*EXERCISE INSTRUCTIONS:* Any pictures in the records below must be left out when you repeat the lines from the line containing "(160, 158) = (469, 210): yellow" through the line containing "(258, 275) = (345, 366): orange" exactly.

*INFORMATION PROVIDED:*
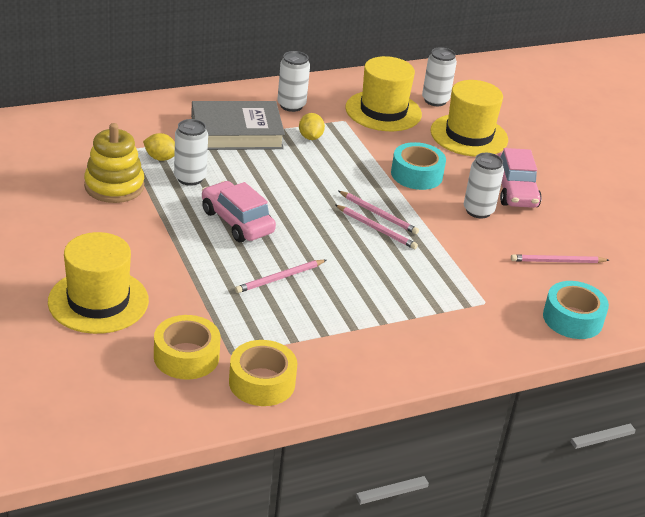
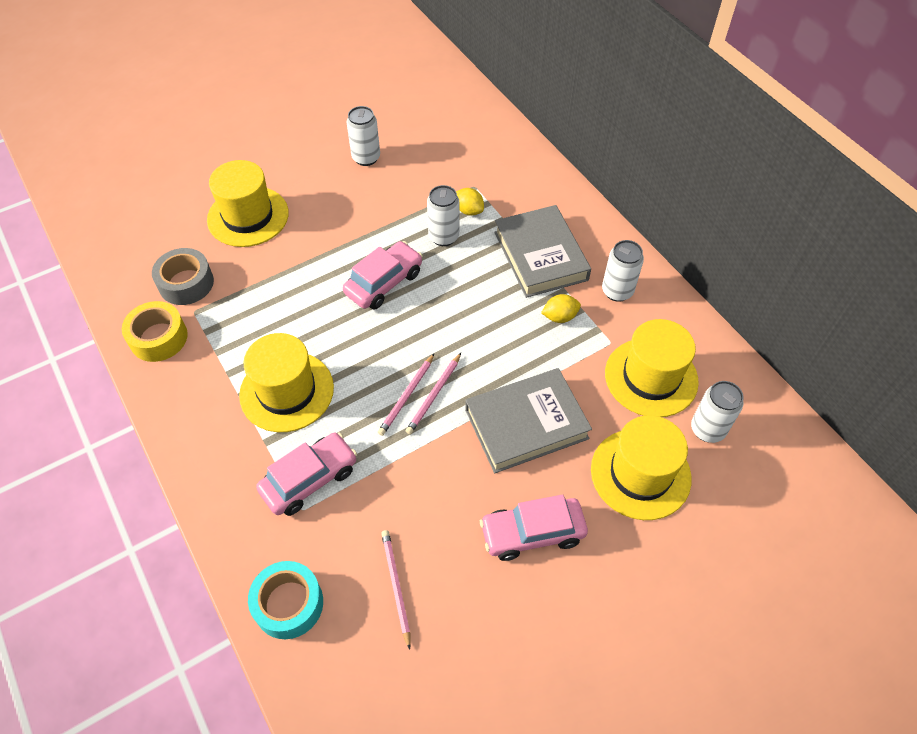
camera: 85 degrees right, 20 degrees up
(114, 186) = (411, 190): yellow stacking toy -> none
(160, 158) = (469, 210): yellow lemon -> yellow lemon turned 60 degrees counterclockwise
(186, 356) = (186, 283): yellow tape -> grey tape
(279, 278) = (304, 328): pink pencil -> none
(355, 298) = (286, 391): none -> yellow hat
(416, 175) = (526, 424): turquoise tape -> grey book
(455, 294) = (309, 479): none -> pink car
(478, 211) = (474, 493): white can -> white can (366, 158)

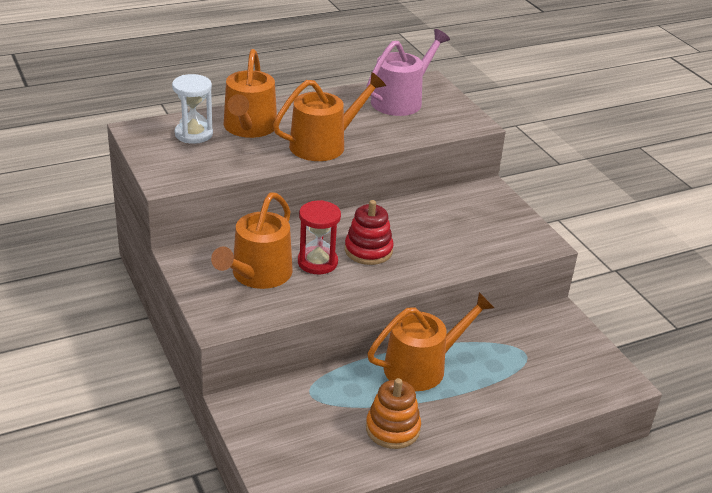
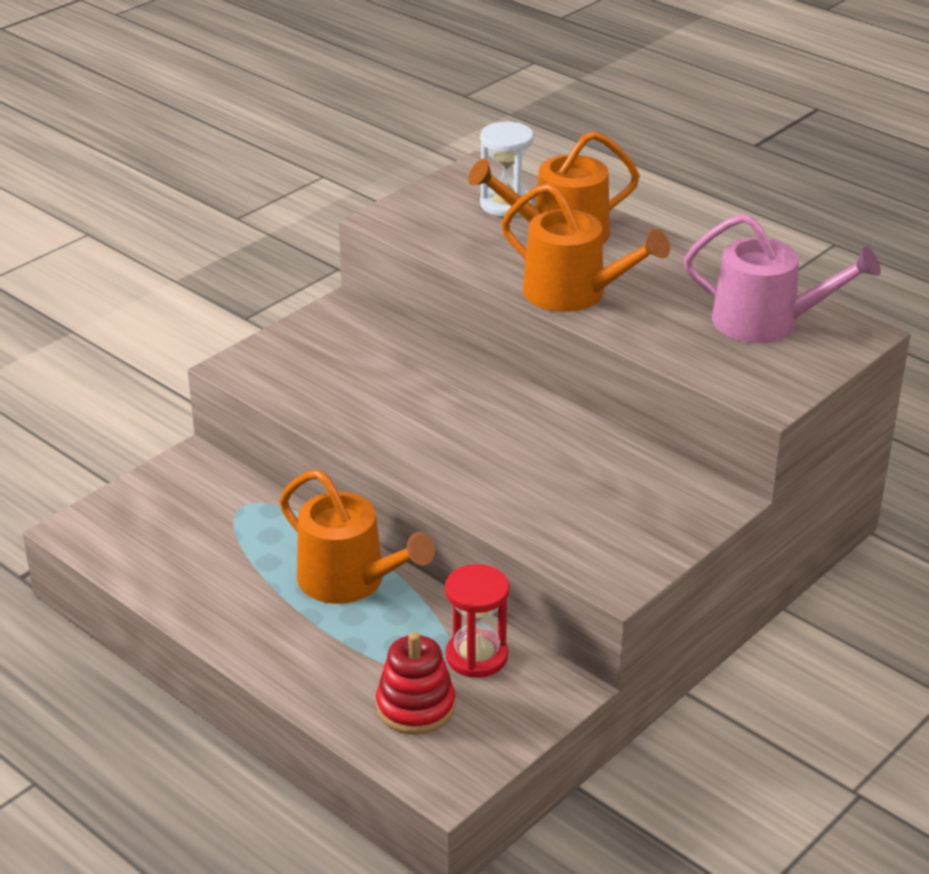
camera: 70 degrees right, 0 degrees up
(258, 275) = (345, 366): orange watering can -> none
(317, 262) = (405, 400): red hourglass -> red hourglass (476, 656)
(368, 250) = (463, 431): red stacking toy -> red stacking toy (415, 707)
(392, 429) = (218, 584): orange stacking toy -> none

*RESULT FOR THIS EXERCISE:*
(160, 158) = (469, 210): yellow lemon -> yellow lemon turned 60 degrees counterclockwise
(186, 356) = (186, 283): yellow tape -> grey tape
(279, 278) = (304, 328): pink pencil -> none
(355, 298) = (286, 391): none -> yellow hat
(416, 175) = (526, 424): turquoise tape -> grey book
(455, 294) = (309, 479): none -> pink car
(478, 211) = (474, 493): white can -> white can (366, 158)

camera: 70 degrees right, 0 degrees up
(258, 275) = (345, 366): orange watering can -> none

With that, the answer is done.